Records from a spatial question set:
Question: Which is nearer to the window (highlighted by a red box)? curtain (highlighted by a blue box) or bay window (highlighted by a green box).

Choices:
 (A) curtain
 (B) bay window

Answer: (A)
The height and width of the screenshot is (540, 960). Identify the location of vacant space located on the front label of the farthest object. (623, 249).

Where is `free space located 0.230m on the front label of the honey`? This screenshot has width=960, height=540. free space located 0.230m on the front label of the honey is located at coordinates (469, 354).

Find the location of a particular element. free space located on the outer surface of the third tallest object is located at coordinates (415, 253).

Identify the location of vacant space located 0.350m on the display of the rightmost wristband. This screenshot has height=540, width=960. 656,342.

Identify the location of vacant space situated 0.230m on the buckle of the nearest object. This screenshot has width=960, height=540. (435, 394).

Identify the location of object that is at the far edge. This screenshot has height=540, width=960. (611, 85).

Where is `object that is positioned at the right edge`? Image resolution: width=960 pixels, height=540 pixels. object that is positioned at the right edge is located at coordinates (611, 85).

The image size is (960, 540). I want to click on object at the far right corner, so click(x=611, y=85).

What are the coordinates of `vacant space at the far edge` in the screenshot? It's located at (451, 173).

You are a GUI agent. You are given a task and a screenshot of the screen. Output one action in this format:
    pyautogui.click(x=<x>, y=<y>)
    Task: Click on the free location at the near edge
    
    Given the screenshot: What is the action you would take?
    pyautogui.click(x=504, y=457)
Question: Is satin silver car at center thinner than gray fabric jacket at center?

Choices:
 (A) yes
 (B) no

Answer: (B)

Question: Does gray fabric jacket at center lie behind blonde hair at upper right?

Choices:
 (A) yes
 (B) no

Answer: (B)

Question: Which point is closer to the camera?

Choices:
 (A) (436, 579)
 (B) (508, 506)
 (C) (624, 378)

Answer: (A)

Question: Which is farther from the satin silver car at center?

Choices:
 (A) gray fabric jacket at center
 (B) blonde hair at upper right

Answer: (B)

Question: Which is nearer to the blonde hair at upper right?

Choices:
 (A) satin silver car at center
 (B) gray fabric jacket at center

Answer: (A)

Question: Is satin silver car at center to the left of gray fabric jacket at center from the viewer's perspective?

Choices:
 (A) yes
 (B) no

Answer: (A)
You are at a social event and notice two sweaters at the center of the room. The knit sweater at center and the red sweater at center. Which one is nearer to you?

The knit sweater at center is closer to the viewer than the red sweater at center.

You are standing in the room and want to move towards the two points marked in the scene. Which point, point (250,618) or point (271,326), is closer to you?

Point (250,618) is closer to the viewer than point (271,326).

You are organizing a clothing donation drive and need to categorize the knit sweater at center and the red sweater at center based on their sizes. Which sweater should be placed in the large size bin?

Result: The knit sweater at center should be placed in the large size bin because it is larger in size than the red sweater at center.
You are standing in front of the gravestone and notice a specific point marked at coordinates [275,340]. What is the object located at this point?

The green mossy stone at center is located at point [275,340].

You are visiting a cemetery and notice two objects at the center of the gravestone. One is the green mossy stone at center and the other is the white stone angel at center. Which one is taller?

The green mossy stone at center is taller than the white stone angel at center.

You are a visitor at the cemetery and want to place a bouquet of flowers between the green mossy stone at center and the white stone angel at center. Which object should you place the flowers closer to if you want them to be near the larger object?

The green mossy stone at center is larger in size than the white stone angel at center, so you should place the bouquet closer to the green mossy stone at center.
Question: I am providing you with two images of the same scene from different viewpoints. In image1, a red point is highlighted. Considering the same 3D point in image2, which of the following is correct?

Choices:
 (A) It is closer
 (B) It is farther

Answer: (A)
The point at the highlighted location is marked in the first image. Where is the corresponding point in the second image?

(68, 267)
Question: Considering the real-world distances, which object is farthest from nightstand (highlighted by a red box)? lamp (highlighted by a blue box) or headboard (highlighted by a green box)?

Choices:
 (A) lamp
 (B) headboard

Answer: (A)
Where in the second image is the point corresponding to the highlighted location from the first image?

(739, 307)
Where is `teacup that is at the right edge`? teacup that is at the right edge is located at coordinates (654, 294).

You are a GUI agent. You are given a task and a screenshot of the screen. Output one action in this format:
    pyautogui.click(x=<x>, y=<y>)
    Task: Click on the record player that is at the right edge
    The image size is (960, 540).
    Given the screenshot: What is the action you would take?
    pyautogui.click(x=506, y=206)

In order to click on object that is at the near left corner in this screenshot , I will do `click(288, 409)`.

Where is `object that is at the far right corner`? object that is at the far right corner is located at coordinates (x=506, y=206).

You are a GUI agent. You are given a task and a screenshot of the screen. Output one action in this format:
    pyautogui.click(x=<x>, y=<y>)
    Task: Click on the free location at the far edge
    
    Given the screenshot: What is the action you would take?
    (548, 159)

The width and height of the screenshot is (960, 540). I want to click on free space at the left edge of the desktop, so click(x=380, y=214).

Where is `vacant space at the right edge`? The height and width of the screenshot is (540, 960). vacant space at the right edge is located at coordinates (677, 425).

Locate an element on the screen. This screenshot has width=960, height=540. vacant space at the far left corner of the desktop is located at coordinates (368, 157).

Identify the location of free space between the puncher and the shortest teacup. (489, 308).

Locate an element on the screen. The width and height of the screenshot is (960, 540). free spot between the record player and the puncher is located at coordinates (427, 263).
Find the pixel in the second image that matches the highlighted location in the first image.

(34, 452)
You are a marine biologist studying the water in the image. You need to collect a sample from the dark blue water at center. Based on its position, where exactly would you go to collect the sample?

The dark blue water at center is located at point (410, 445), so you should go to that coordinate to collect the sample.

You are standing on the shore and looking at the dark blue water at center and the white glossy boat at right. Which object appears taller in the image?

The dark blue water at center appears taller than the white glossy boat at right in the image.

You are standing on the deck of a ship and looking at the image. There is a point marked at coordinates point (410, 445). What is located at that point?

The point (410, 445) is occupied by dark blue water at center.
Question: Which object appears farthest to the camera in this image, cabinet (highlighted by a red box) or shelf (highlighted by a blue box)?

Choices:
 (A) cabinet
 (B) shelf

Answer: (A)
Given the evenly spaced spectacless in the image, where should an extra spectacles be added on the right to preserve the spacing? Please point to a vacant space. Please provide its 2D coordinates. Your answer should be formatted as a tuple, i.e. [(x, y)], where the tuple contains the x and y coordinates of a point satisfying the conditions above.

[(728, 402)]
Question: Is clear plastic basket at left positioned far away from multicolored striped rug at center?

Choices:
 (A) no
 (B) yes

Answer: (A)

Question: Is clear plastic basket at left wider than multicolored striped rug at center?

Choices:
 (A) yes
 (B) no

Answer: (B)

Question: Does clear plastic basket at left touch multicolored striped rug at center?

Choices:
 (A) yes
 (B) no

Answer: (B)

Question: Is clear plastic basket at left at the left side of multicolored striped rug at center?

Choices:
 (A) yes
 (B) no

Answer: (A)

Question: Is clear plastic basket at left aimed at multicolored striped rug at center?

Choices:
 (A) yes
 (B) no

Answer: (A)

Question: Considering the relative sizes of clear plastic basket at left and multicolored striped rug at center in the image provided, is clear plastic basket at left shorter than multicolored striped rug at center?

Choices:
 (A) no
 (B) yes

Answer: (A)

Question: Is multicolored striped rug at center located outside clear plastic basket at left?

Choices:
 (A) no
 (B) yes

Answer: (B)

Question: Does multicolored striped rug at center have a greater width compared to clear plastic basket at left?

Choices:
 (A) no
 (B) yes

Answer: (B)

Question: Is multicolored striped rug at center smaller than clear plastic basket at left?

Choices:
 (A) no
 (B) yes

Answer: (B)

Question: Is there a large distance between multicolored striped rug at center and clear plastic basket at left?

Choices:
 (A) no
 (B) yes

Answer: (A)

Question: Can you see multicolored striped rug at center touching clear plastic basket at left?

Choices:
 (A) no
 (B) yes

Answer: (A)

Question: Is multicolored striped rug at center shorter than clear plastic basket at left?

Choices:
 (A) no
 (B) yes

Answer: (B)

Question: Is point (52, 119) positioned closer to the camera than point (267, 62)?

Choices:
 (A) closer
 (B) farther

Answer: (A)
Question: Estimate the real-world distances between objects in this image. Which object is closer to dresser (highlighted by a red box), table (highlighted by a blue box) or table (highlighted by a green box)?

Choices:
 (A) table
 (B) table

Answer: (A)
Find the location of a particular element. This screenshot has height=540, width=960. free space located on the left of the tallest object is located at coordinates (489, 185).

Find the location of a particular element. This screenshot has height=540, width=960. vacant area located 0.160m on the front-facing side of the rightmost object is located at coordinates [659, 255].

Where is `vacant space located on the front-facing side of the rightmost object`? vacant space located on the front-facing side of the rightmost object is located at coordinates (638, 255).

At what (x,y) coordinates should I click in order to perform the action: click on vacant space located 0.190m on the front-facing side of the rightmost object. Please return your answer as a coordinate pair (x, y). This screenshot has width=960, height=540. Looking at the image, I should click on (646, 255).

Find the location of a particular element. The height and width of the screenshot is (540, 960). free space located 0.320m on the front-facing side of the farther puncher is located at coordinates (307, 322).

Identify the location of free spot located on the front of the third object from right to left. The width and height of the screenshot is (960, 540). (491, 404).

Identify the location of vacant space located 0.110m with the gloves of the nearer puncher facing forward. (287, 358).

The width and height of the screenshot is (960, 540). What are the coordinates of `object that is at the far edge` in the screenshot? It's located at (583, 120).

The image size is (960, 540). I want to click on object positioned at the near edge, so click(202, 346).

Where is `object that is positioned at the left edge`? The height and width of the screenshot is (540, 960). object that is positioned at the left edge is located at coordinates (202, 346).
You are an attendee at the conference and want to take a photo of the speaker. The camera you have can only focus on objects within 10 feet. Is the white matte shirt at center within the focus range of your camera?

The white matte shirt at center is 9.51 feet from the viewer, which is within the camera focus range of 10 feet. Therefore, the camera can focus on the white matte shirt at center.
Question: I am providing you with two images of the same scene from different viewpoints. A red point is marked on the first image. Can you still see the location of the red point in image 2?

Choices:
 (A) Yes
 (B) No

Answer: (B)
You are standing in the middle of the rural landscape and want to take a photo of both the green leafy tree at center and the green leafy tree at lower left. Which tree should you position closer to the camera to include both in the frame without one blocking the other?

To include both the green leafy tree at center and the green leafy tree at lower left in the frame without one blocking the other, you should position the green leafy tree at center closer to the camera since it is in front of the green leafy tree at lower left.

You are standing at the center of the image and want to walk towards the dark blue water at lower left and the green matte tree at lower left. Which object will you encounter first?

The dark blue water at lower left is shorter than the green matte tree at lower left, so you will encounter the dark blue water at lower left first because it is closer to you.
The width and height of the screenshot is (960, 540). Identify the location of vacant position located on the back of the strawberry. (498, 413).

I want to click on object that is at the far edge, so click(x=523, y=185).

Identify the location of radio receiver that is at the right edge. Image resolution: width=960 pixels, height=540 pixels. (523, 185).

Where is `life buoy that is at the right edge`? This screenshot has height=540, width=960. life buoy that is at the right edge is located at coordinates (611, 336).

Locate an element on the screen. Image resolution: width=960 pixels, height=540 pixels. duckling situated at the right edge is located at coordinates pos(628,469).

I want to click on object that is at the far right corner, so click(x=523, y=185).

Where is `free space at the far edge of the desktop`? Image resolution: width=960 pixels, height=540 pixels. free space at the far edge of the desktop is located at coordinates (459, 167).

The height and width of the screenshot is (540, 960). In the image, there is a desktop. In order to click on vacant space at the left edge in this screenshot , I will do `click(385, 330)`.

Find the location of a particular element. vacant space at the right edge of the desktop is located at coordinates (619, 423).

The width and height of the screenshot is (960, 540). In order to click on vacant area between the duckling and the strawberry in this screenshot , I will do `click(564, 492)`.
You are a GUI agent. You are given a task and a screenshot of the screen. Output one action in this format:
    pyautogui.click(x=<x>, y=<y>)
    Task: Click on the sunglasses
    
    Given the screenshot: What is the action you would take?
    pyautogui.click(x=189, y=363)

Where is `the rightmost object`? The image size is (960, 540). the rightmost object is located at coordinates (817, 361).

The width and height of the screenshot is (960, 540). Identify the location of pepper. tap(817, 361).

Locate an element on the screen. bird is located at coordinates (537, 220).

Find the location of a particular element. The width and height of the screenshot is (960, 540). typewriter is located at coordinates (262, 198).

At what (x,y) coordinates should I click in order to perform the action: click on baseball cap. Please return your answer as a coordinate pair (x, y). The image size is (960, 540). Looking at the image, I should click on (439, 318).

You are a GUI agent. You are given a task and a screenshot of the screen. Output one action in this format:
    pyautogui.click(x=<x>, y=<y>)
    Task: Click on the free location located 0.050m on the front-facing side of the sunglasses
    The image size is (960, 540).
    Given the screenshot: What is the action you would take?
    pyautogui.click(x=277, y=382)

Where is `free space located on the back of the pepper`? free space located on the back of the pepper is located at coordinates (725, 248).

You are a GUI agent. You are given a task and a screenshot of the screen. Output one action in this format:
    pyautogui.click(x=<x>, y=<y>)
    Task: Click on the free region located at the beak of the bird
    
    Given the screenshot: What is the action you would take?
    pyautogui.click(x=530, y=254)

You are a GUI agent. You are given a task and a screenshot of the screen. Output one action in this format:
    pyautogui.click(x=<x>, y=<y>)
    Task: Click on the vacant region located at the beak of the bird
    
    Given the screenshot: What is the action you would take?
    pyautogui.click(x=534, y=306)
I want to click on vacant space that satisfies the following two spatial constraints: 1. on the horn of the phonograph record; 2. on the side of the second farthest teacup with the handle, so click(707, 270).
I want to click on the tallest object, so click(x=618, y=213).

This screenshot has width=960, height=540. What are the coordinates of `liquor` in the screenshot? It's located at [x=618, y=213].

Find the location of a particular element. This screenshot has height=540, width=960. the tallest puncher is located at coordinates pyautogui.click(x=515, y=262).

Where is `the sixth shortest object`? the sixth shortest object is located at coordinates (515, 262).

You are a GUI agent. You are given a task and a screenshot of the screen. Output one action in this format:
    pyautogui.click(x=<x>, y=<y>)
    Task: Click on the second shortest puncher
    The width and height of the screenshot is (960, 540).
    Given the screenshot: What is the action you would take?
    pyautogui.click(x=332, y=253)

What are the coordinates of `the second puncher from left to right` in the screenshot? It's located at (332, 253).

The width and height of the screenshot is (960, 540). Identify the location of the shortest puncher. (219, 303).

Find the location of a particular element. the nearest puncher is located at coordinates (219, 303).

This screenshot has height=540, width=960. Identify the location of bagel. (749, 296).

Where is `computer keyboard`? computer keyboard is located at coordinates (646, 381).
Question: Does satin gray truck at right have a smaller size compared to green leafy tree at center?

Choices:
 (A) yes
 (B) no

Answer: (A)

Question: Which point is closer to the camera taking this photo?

* _Stated task_
Extract every line of the material above that contains the string "collect", treating uppercase and lowercase letters as different.

* _Final result_
You are a marine biologist studying the water in the image. You need to collect a sample from the dark blue water at center. Based on its position, where exactly would you go to collect the sample?
The dark blue water at center is located at point (410, 445), so you should go to that coordinate to collect the sample.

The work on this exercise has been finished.